### Your assignment
Everything from the line containing "move | ScarletStickyTape" through the line containing "recolor | OrangeColouredStickyTape" in the listing below should be copied exactly, and nothing more.

### Data in this exercise
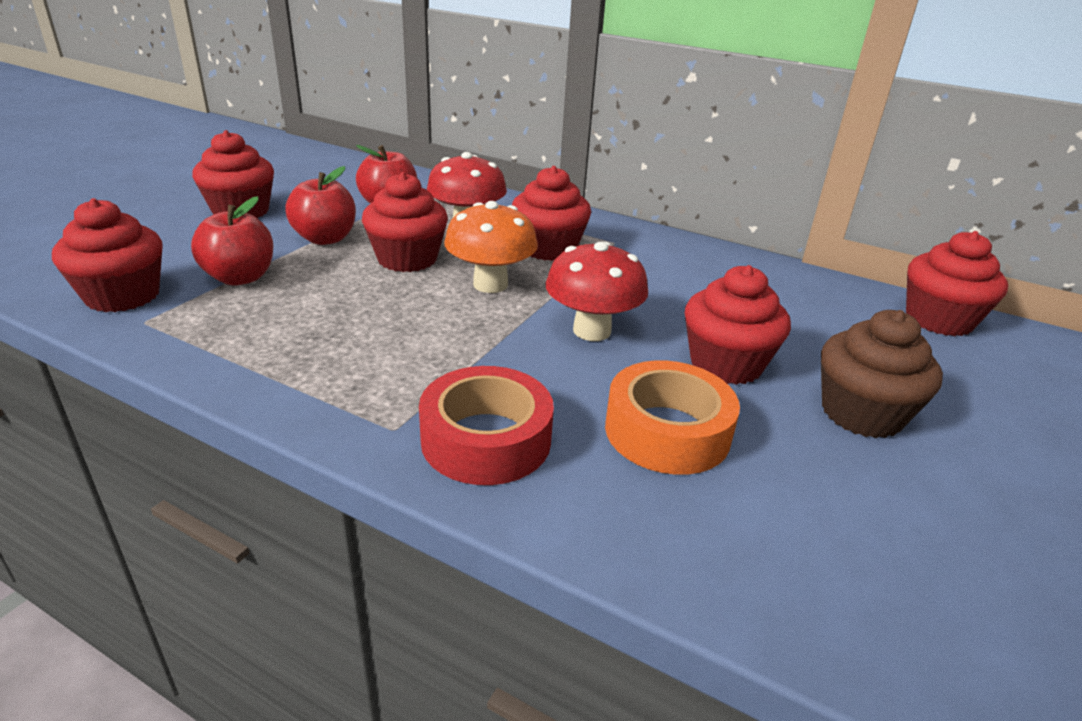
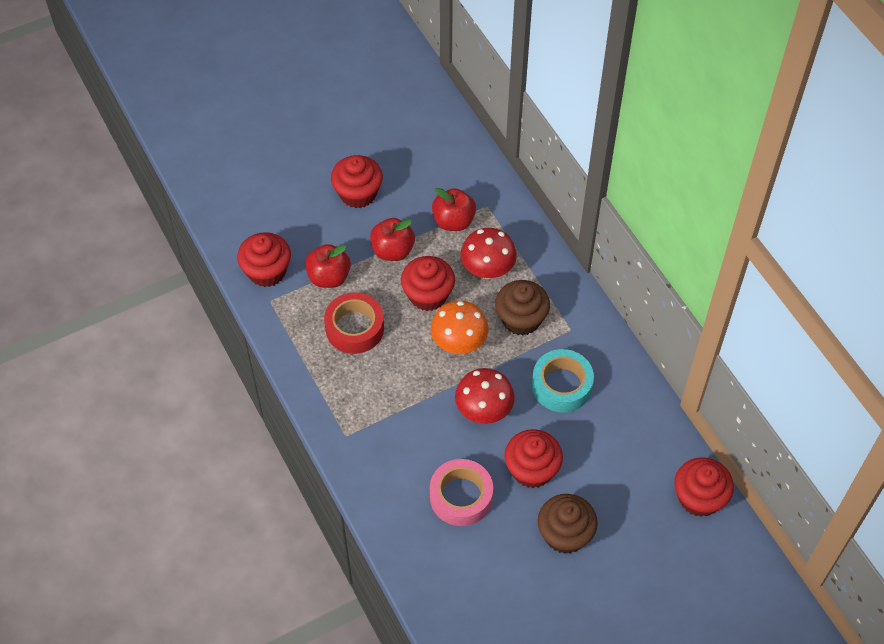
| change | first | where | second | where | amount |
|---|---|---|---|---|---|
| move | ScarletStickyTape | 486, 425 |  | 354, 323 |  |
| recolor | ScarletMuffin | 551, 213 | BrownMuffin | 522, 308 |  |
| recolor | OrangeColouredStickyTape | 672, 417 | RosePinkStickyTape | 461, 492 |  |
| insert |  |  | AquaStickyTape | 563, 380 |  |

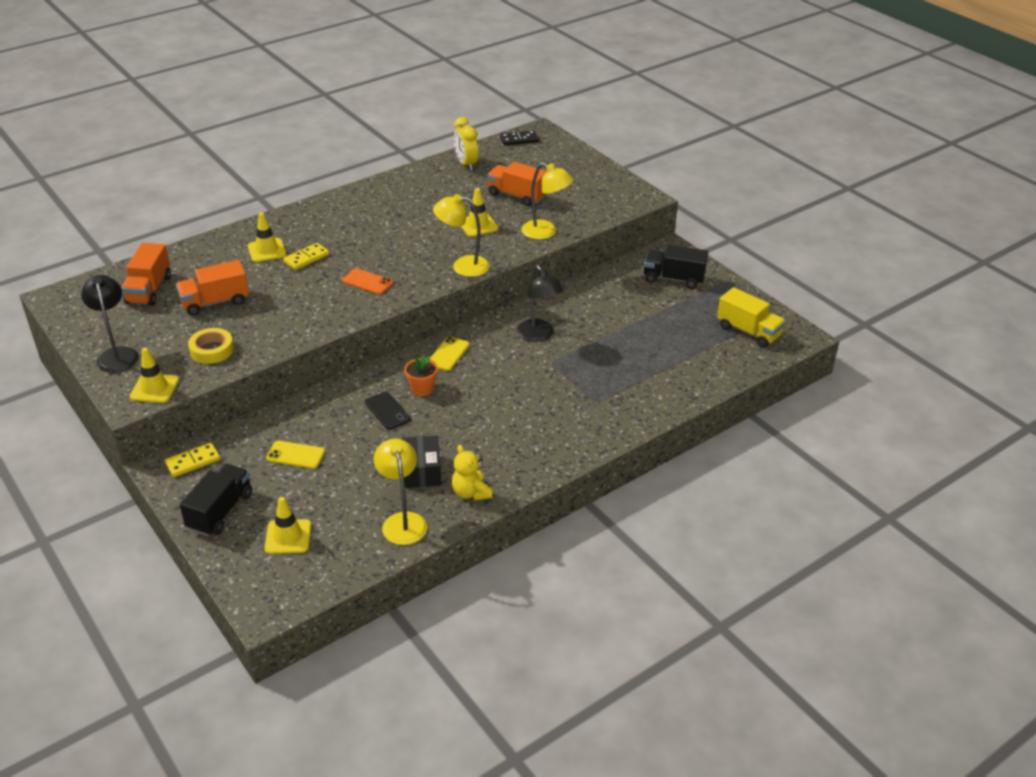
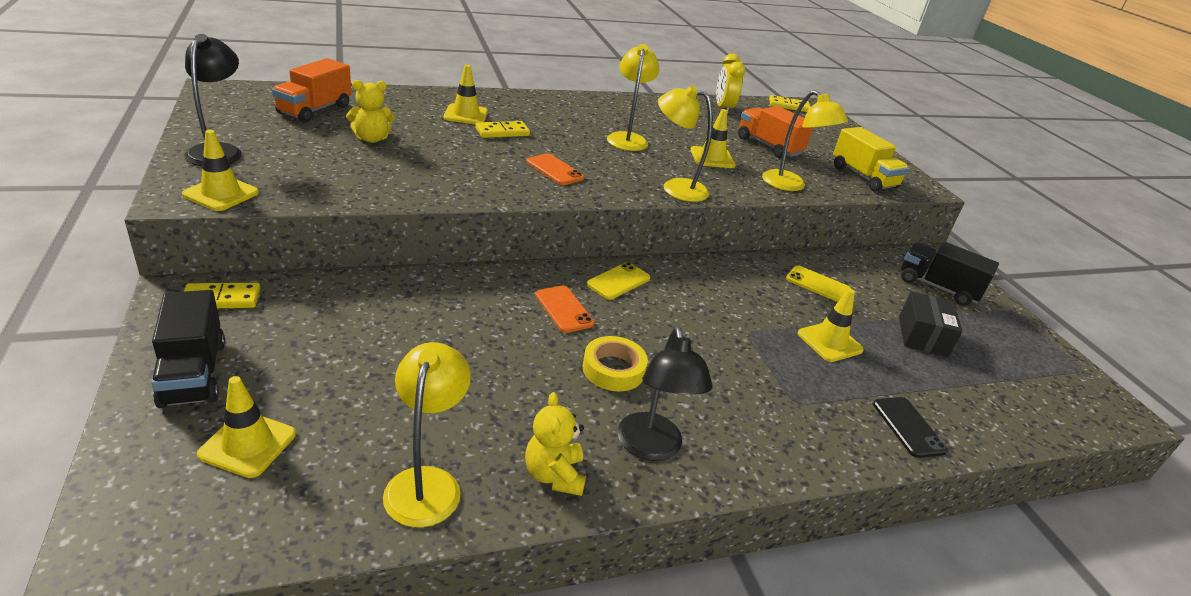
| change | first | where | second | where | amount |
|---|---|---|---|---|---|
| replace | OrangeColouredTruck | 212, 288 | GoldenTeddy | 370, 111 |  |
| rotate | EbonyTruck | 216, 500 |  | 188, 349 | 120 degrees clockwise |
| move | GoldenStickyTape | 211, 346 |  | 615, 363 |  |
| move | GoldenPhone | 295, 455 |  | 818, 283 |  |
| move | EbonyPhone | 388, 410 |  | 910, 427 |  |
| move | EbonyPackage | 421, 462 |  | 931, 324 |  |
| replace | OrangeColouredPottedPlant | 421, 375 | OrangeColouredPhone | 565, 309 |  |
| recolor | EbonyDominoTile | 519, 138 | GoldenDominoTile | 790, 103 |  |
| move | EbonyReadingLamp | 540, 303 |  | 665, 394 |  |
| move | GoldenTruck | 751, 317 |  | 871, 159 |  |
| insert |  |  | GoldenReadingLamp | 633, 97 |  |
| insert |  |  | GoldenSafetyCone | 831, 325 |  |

---

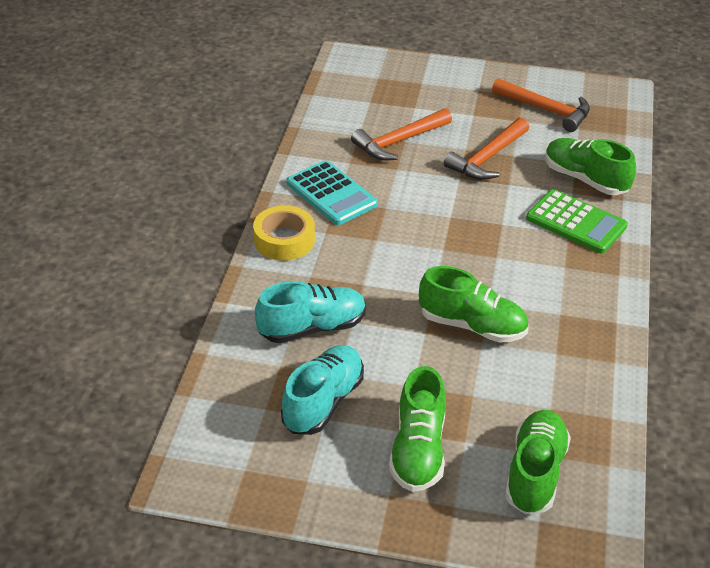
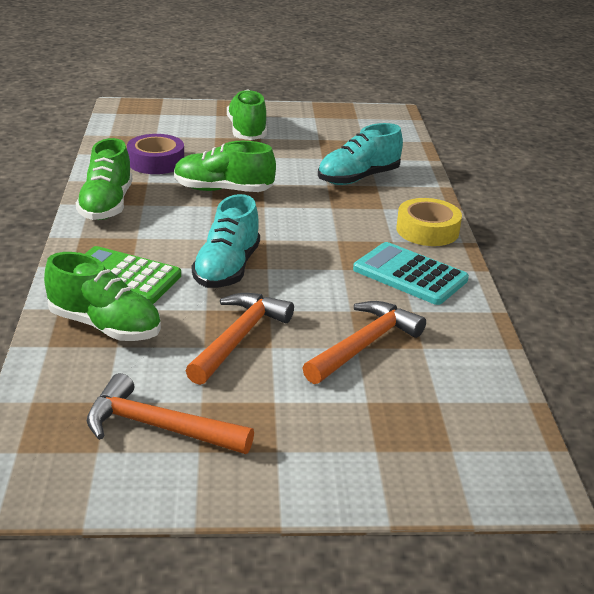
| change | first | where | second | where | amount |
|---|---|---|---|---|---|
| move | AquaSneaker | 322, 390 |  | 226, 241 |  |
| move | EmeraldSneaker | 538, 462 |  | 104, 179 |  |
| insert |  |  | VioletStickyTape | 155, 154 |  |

...

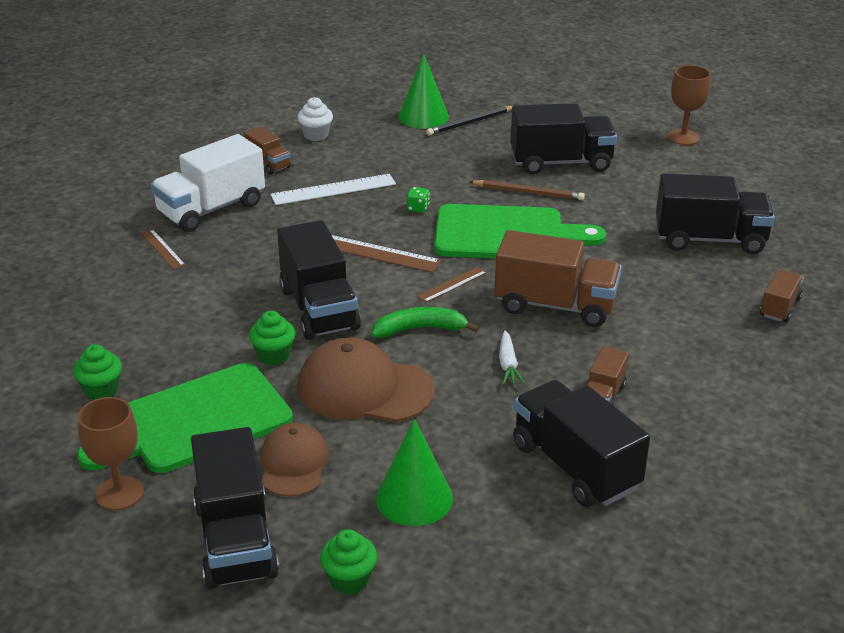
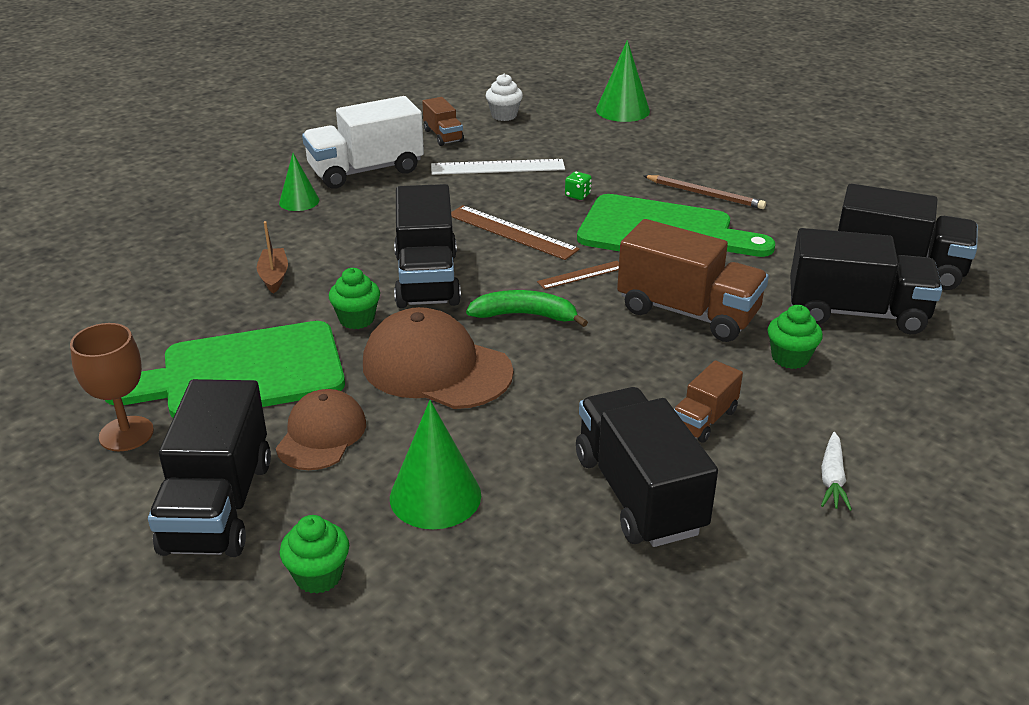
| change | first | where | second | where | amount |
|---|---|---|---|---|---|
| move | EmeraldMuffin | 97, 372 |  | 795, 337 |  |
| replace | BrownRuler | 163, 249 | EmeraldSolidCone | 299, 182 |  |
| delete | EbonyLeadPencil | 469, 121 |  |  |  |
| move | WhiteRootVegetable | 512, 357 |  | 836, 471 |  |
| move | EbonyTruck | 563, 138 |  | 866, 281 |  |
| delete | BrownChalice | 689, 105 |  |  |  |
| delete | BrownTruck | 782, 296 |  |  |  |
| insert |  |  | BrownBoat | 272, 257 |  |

### Response to the exercise
| move | ScarletStickyTape | 486, 425 |  | 354, 323 |  |
| recolor | ScarletMuffin | 551, 213 | BrownMuffin | 522, 308 |  |
| recolor | OrangeColouredStickyTape | 672, 417 | RosePinkStickyTape | 461, 492 |  |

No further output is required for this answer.